- [Source material]:
◆ ◆ ◆ ◆

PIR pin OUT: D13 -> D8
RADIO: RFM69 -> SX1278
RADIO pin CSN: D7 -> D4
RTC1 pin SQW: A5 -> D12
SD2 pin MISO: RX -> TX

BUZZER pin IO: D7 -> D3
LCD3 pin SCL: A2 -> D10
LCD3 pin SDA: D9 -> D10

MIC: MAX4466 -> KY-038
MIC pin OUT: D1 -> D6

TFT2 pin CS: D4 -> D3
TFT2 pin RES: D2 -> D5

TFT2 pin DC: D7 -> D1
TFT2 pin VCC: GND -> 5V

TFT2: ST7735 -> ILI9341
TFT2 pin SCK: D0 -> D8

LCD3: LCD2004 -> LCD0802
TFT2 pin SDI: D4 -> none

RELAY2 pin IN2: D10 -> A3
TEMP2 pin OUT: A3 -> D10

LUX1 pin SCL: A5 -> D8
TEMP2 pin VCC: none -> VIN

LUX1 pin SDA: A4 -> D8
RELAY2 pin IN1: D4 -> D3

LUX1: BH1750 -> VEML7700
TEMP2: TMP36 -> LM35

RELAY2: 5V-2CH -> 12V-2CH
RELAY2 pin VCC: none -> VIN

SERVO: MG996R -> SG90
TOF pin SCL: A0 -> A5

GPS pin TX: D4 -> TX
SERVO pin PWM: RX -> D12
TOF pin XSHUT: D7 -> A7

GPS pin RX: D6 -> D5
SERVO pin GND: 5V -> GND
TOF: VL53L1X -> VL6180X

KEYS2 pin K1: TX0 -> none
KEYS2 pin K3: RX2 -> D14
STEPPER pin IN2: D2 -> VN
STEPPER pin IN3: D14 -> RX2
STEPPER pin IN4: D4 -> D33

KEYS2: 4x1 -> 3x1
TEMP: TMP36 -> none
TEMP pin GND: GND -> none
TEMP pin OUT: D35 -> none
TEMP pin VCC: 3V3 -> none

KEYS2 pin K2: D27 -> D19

◆ ◆ ◆ ◆

- [Exercise requirements]: Work out how many lines of the entries include the word "SERVO", and respond with that number and nothing more.

- [Written response]: 3